-------- Entries supplied --------

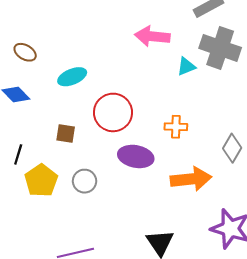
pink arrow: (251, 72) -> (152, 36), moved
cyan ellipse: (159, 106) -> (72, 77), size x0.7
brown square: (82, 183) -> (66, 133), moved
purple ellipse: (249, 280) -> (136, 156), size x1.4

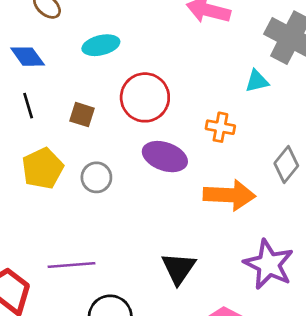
cyan triangle: (186, 66) -> (257, 81), moved
black line: (18, 154) -> (28, 106), moved, turned -42

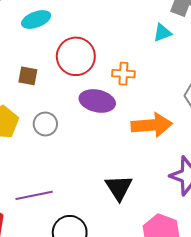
orange cross: (220, 127) -> (123, 74), moved

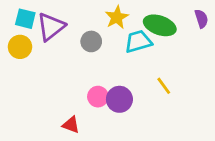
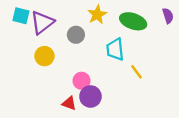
cyan trapezoid: (138, 41) -> (115, 49), moved, turned -80
yellow circle: (20, 47) -> (44, 56), moved
purple circle: (119, 99) -> (90, 96), moved
red triangle: (71, 125) -> (69, 103), moved

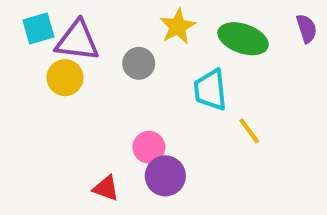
cyan square: (21, 16) -> (38, 29), turned -30
purple triangle: (42, 22) -> (77, 41), turned 45
yellow circle: (44, 56) -> (65, 78), moved
red triangle: (69, 103) -> (106, 188), moved

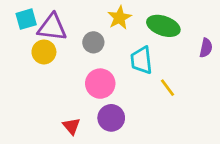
purple semicircle: (307, 29) -> (206, 48), moved, turned 30
pink circle: (149, 147) -> (100, 84), moved, size x1.4
red triangle: (106, 188) -> (71, 126), turned 30

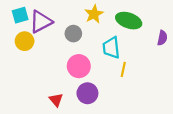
purple triangle: (52, 27) -> (41, 22), turned -35
yellow circle: (44, 52) -> (25, 41), moved
yellow line: (167, 88) -> (123, 69), moved, turned 48

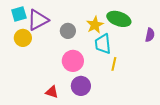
yellow star: (94, 14) -> (95, 25), moved
red triangle: (56, 100) -> (52, 92), turned -32

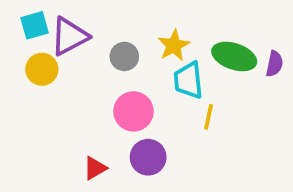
green ellipse: (119, 19) -> (234, 56), moved
red triangle: (52, 92) -> (95, 168), turned -48

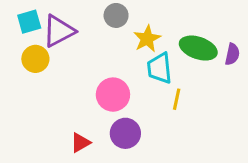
gray circle: (124, 56) -> (116, 15), moved

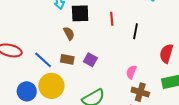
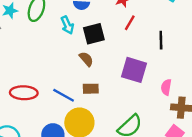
red line: (112, 19) -> (130, 23), moved, turned 48
purple square: (90, 60) -> (134, 70), moved, size x1.6

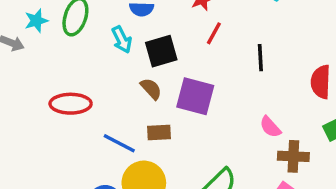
purple square: (134, 70) -> (195, 96), moved
pink semicircle: (166, 87) -> (270, 127), turned -49
red ellipse: (24, 93) -> (71, 104), moved

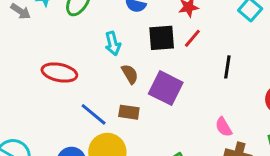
cyan arrow: (122, 40) -> (113, 44), moved
black square: (161, 51) -> (162, 38), moved

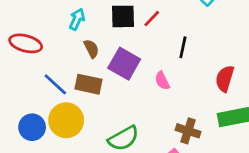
cyan arrow: (113, 44) -> (77, 19), turned -145
brown rectangle: (129, 112) -> (88, 84), size x1.4
pink semicircle: (224, 127) -> (162, 81), moved

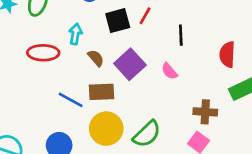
red ellipse: (26, 43) -> (43, 53), moved
purple square: (124, 64) -> (130, 64), turned 32
yellow circle: (66, 120) -> (106, 129), moved

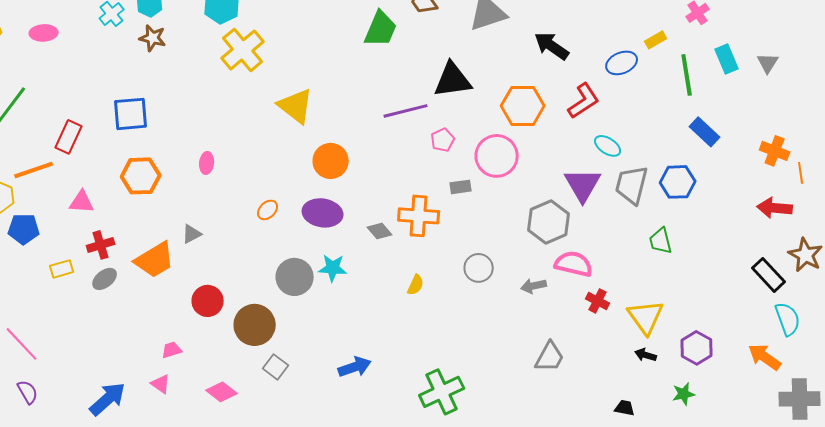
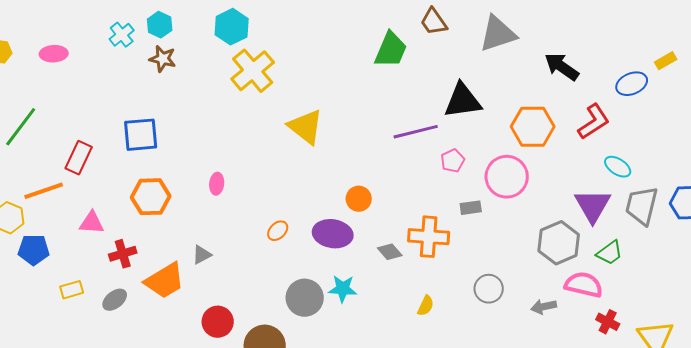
orange circle: (331, 161) -> (359, 199), moved, size x0.7
green trapezoid: (661, 241) -> (610, 253), moved, turned -112
red cross: (101, 245) -> (123, 254), moved

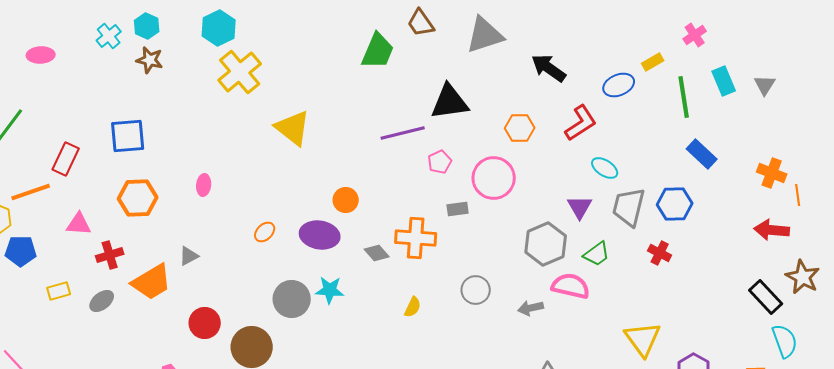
orange hexagon: (533, 127) -> (520, 128), size x0.7
purple triangle: (593, 206) -> (580, 207), size x0.7
red cross: (608, 322) -> (660, 253), moved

--------

## What is being asked
Would you copy out, exactly and with no pictures, only the lines above from the one that contains "cyan ellipse: (159, 106)" through the one that contains "black line: (18, 154)"?

## Problem solution
cyan ellipse: (159, 106) -> (72, 77), size x0.7
brown square: (82, 183) -> (66, 133), moved
purple ellipse: (249, 280) -> (136, 156), size x1.4

cyan triangle: (186, 66) -> (257, 81), moved
black line: (18, 154) -> (28, 106), moved, turned -42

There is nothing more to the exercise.